▸ **Requirement**
Starting from the first line, copy out every line unchanged up to and including the line containing "26: (197, 357)".

▸ **Available records**

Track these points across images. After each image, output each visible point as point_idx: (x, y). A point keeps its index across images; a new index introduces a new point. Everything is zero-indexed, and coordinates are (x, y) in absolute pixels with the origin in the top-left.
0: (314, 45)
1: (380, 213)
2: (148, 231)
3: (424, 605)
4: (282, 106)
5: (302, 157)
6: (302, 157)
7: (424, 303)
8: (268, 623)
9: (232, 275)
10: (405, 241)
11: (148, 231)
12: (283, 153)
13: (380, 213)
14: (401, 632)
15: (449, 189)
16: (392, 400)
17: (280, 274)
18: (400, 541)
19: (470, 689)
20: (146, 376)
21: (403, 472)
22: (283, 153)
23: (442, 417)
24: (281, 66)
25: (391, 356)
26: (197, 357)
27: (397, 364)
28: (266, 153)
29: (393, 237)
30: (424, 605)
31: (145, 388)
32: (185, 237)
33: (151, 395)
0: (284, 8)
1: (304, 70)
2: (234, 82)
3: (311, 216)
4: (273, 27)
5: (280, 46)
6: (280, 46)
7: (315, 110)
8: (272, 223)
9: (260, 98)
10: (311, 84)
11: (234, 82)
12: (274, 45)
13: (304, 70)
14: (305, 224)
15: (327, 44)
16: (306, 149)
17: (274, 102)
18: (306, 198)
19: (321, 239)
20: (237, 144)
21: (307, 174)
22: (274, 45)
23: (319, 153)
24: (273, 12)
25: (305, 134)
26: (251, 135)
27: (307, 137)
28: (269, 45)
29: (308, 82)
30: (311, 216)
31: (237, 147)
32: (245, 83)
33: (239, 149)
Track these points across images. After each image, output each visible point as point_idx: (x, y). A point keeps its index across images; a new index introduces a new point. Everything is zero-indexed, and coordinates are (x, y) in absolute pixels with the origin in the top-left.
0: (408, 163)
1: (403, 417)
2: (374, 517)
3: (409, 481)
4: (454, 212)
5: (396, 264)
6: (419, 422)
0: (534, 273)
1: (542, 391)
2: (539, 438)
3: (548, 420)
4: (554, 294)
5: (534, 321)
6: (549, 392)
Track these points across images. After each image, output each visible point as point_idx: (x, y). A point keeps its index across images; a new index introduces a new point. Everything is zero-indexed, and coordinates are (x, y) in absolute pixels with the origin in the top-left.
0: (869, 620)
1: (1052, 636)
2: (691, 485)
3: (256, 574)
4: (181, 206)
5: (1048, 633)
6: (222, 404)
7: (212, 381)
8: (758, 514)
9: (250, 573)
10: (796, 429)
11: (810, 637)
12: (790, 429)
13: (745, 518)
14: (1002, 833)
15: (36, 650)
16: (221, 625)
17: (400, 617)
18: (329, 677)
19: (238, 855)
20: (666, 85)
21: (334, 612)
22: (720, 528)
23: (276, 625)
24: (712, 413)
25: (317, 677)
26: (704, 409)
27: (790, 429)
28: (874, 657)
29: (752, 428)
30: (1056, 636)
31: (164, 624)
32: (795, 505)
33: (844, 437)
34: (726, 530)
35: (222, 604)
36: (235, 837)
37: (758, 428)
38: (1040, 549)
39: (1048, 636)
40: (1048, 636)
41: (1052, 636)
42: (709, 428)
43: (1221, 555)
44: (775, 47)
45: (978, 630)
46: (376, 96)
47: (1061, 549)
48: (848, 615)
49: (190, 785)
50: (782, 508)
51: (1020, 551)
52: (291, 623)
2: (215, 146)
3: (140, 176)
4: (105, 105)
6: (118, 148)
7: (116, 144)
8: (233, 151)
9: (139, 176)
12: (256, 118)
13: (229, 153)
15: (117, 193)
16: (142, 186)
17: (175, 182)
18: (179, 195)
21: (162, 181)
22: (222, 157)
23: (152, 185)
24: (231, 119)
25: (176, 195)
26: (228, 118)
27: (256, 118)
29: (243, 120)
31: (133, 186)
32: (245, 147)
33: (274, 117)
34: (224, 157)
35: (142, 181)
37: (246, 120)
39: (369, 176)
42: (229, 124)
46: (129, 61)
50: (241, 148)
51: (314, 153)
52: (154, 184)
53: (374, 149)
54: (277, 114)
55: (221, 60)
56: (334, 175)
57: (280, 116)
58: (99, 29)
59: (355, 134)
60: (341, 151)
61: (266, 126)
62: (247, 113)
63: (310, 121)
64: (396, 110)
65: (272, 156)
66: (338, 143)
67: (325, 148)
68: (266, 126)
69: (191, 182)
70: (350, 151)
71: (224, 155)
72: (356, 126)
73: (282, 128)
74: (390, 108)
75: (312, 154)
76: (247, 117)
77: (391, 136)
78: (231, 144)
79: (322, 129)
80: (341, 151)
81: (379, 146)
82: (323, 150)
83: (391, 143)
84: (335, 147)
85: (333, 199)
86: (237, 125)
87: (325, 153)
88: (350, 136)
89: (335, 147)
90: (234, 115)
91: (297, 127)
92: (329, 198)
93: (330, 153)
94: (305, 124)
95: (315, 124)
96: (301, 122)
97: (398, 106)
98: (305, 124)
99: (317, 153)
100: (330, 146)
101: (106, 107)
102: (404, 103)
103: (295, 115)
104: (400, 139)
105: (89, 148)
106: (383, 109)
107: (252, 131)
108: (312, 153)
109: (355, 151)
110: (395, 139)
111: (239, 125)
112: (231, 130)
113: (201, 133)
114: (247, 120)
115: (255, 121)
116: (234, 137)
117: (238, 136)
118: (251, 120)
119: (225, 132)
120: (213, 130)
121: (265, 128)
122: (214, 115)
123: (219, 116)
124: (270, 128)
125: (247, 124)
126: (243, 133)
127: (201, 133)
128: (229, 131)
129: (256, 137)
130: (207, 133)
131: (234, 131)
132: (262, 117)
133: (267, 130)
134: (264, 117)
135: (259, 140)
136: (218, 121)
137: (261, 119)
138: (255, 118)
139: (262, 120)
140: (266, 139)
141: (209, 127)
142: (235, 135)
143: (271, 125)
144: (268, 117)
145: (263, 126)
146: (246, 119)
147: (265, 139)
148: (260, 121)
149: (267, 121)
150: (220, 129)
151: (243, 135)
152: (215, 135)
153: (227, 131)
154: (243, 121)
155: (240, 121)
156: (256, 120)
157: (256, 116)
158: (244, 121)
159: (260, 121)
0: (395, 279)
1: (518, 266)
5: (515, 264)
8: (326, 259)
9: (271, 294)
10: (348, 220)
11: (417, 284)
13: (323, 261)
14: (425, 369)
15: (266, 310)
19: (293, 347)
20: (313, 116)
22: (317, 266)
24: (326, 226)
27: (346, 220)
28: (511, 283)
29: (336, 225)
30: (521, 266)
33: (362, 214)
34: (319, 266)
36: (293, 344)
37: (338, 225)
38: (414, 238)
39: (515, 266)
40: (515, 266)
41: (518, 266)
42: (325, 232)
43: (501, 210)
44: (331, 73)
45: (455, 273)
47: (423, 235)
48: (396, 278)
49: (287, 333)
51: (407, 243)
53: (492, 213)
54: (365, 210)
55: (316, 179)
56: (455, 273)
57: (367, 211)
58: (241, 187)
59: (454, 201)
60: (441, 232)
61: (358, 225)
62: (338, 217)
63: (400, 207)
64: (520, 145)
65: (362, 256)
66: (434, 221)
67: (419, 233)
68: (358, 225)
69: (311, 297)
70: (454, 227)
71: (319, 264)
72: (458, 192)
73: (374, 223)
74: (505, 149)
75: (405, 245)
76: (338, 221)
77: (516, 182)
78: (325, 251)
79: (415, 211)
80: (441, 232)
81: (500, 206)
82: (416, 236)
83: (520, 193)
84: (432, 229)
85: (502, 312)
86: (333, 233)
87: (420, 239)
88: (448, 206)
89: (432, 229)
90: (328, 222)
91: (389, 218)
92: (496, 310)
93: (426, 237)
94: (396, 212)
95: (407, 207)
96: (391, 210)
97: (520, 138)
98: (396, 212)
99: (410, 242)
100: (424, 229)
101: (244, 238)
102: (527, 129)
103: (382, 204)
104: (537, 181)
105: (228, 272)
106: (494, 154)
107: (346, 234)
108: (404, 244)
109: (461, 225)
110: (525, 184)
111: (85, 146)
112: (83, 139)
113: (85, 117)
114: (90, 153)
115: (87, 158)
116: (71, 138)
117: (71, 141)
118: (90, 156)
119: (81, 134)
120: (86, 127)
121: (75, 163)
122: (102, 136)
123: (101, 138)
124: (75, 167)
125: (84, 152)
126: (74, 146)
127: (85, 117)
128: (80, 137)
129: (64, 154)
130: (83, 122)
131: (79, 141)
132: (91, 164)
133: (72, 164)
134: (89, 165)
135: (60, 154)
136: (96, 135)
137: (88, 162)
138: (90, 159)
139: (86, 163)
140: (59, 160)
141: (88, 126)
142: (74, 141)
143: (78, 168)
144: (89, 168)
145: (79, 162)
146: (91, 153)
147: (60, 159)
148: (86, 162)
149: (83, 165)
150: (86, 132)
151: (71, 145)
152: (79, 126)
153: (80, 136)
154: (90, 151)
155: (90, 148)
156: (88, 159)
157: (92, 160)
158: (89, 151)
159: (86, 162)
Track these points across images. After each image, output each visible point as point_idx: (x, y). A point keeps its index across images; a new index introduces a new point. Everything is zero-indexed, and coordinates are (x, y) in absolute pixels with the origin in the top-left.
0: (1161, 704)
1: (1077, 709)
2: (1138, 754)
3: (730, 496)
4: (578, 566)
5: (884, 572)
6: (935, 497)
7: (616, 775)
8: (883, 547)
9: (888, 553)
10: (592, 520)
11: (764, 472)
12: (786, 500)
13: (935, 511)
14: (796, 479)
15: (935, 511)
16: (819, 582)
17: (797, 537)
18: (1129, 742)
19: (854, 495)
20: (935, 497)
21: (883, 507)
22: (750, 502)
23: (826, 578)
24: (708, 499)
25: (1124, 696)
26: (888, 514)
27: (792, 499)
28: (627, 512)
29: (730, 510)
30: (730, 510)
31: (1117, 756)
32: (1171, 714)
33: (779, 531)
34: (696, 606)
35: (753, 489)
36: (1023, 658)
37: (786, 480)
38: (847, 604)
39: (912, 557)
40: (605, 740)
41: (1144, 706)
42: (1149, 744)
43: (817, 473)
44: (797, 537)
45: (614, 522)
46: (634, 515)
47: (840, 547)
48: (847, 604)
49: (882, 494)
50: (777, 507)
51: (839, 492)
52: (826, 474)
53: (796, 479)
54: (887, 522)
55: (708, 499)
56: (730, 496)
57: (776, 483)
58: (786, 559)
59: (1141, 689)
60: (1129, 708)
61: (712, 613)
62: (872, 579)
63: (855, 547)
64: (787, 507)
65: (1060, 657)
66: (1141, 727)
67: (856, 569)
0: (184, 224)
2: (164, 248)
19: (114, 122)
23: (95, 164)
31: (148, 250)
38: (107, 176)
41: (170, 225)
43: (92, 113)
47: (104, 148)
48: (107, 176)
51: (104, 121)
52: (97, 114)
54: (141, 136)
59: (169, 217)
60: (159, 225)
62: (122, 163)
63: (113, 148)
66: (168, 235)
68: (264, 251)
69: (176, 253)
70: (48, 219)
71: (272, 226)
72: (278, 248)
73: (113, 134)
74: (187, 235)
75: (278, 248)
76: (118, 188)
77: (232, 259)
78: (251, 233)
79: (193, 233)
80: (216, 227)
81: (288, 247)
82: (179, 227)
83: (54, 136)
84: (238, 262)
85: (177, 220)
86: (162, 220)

▸ **Response to this task**
Track these points across images. After each image, output each visible point as point_idx: (x, y). A point keeps its index across images; a new index introduces a new point. Everything is zero-indexed, and coordinates are (x, y) in absolute pixels with the origin in the top-left.
0: (314, 45)
1: (380, 213)
2: (148, 231)
3: (424, 605)
4: (282, 106)
5: (302, 157)
6: (302, 157)
7: (424, 303)
8: (268, 623)
9: (232, 275)
10: (405, 241)
11: (148, 231)
12: (283, 153)
13: (380, 213)
14: (401, 632)
15: (449, 189)
16: (392, 400)
17: (280, 274)
18: (400, 541)
19: (470, 689)
20: (146, 376)
21: (403, 472)
22: (283, 153)
23: (442, 417)
24: (281, 66)
25: (391, 356)
26: (197, 357)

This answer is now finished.